* _Your objective_
Where the line containing "orange L-shape: (393, 36) -> (397, 33), moved" appears, begin retyping; continue exactly through the final line of the data. Omit every picture.

BEGIN

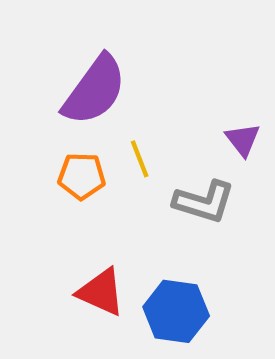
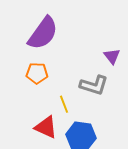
yellow line: (140, 159) -> (64, 104), moved

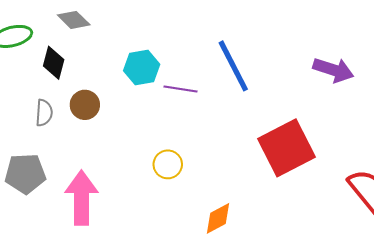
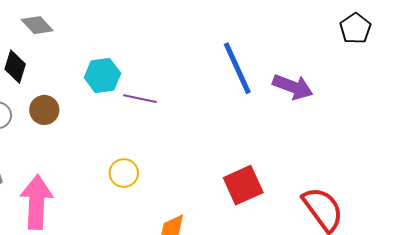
blue line: (233, 66) -> (237, 68), moved
red square: (287, 148) -> (243, 185), moved, size x0.7

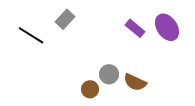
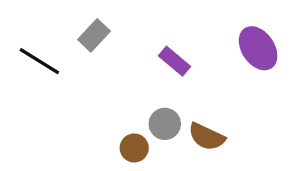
purple rectangle: (135, 28) -> (174, 61), moved

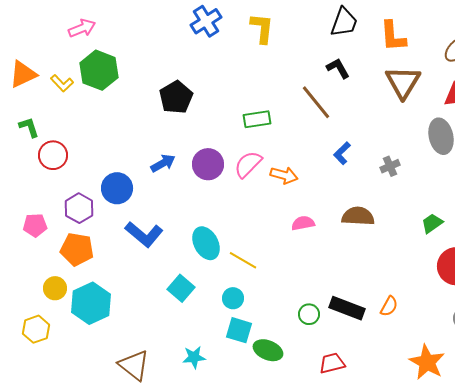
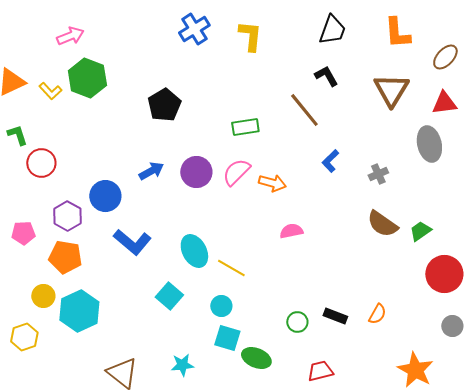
orange L-shape: (393, 36) -> (397, 33), moved
brown semicircle: (358, 216) -> (382, 224), moved, turned -148
black rectangle: (347, 308) -> (335, 316), size x0.7

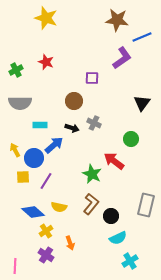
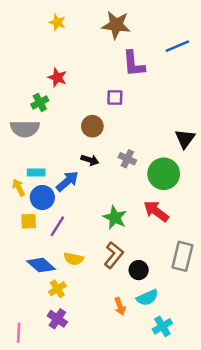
yellow star: (46, 18) -> (57, 22), size x0.6
brown star: (117, 20) -> (116, 25), moved
purple L-shape: (122, 58) -> (134, 64), moved, turned 120
green cross: (16, 70) -> (40, 102), moved
black triangle: (142, 103) -> (185, 139), moved
gray cross: (94, 123) -> (127, 159), moved
cyan rectangle: (40, 125) -> (36, 172), moved
green circle: (131, 139) -> (164, 174), size x1.6
red arrow: (114, 161) -> (156, 211), moved
orange arrow: (70, 243) -> (120, 306), moved

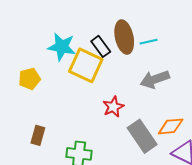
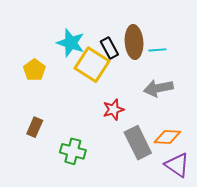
yellow pentagon: (29, 79) -> (34, 70), turned -30

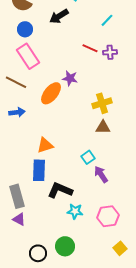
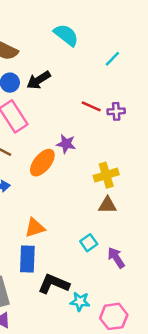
black arrow: (59, 16) -> (39, 80), moved
cyan line: (107, 20) -> (112, 59), moved
purple arrow: (101, 174) -> (116, 258), moved
cyan star: (75, 211) -> (80, 301), moved

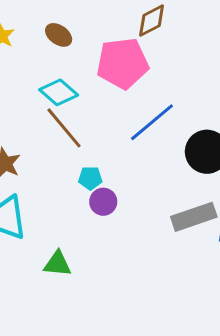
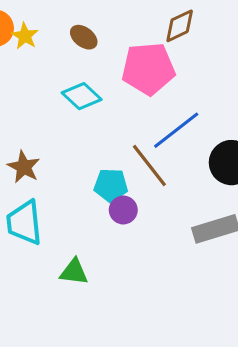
brown line: (64, 128) -> (149, 165), moved
cyan pentagon: (90, 178) -> (111, 185), size x1.4

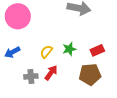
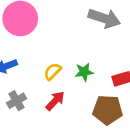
gray cross: (31, 76) -> (16, 101), moved, turned -32

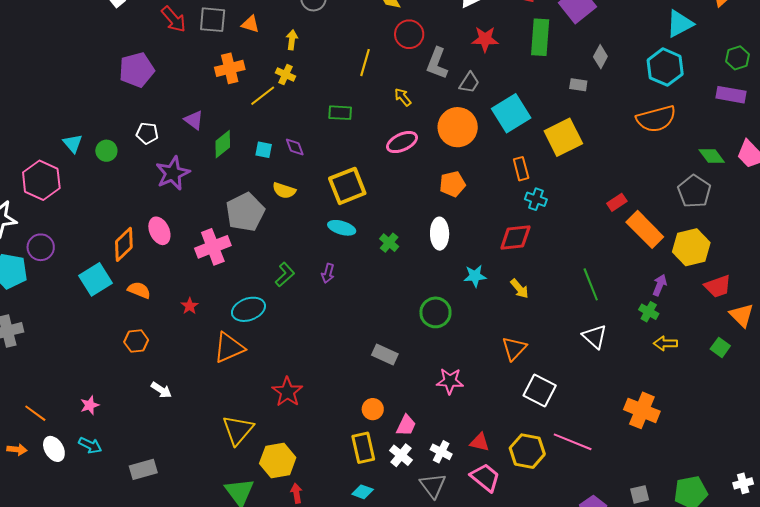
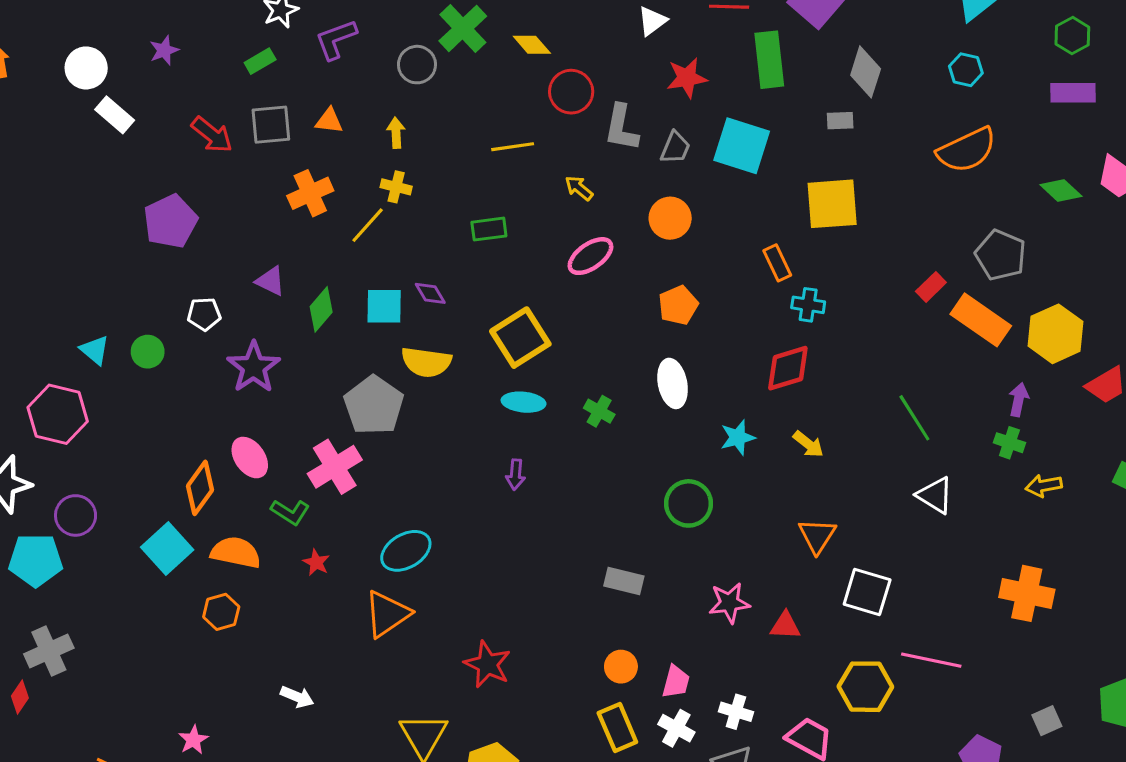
gray diamond: (600, 57) -> (866, 72), size x1.4
yellow line: (365, 63) -> (513, 147), turned 76
cyan hexagon: (665, 67) -> (966, 70), size x0.6
cyan square: (511, 113) -> (742, 146), moved, turned -30
orange circle: (458, 127) -> (670, 218), size x0.7
yellow square: (563, 137) -> (832, 204), turned 33
cyan square: (264, 150) -> (384, 306), size x1.5
yellow semicircle: (284, 191) -> (426, 362), size x1.4
gray pentagon: (694, 191) -> (1001, 255), moved
green L-shape: (285, 275) -> (290, 512), moved, turned 85
orange semicircle: (139, 290) -> (236, 552), size x1.4
orange hexagon: (136, 341) -> (221, 612), moved
red triangle: (480, 442) -> (785, 626), moved

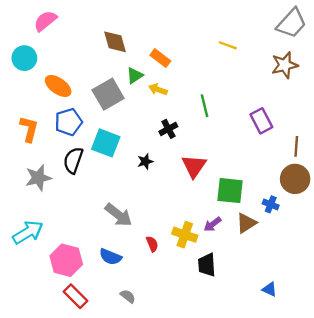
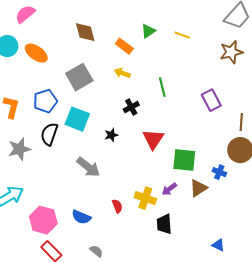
green triangle: (135, 76) -> (148, 31), moved
orange ellipse: (58, 86) -> (36, 53), moved
gray arrow: (118, 215) -> (88, 167), moved

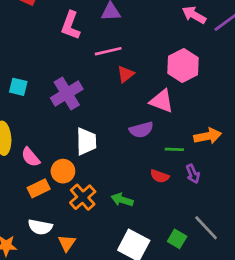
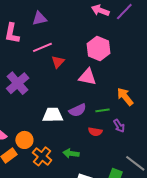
purple semicircle: (141, 130) -> (78, 110), moved
orange arrow: (208, 136) -> (125, 97), turned -108
white trapezoid: (86, 141) -> (53, 115), moved, turned -80

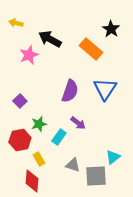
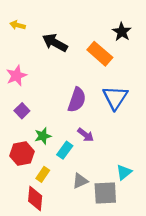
pink star: (29, 55) -> (16, 76), moved
yellow rectangle: (39, 159) -> (43, 174), turned 64
gray triangle: (73, 165) -> (80, 181), turned -42

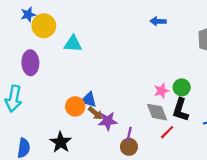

END

* _Output below_
orange L-shape: (393, 36) -> (397, 33), moved
brown semicircle: (358, 216) -> (382, 224), moved, turned -148
black rectangle: (347, 308) -> (335, 316), size x0.7

yellow star: (46, 18) -> (57, 22), size x0.6
brown star: (117, 20) -> (116, 25), moved
purple L-shape: (122, 58) -> (134, 64), moved, turned 120
green cross: (16, 70) -> (40, 102), moved
black triangle: (142, 103) -> (185, 139), moved
gray cross: (94, 123) -> (127, 159), moved
cyan rectangle: (40, 125) -> (36, 172), moved
green circle: (131, 139) -> (164, 174), size x1.6
red arrow: (114, 161) -> (156, 211), moved
orange arrow: (70, 243) -> (120, 306), moved

yellow pentagon: (29, 79) -> (34, 70), turned -30

black arrow: (59, 16) -> (39, 80), moved
cyan line: (107, 20) -> (112, 59), moved
purple arrow: (101, 174) -> (116, 258), moved
cyan star: (75, 211) -> (80, 301), moved

brown line: (64, 128) -> (149, 165), moved
cyan pentagon: (90, 178) -> (111, 185), size x1.4

gray cross: (31, 76) -> (16, 101), moved, turned -32

gray diamond: (600, 57) -> (866, 72), size x1.4
yellow line: (365, 63) -> (513, 147), turned 76
cyan hexagon: (665, 67) -> (966, 70), size x0.6
cyan square: (511, 113) -> (742, 146), moved, turned -30
orange circle: (458, 127) -> (670, 218), size x0.7
yellow square: (563, 137) -> (832, 204), turned 33
cyan square: (264, 150) -> (384, 306), size x1.5
yellow semicircle: (284, 191) -> (426, 362), size x1.4
gray pentagon: (694, 191) -> (1001, 255), moved
green L-shape: (285, 275) -> (290, 512), moved, turned 85
orange semicircle: (139, 290) -> (236, 552), size x1.4
orange hexagon: (136, 341) -> (221, 612), moved
red triangle: (480, 442) -> (785, 626), moved

green triangle: (135, 76) -> (148, 31), moved
orange ellipse: (58, 86) -> (36, 53), moved
gray arrow: (118, 215) -> (88, 167), moved

purple semicircle: (141, 130) -> (78, 110), moved
orange arrow: (208, 136) -> (125, 97), turned -108
white trapezoid: (86, 141) -> (53, 115), moved, turned -80

pink star: (29, 55) -> (16, 76), moved
yellow rectangle: (39, 159) -> (43, 174), turned 64
gray triangle: (73, 165) -> (80, 181), turned -42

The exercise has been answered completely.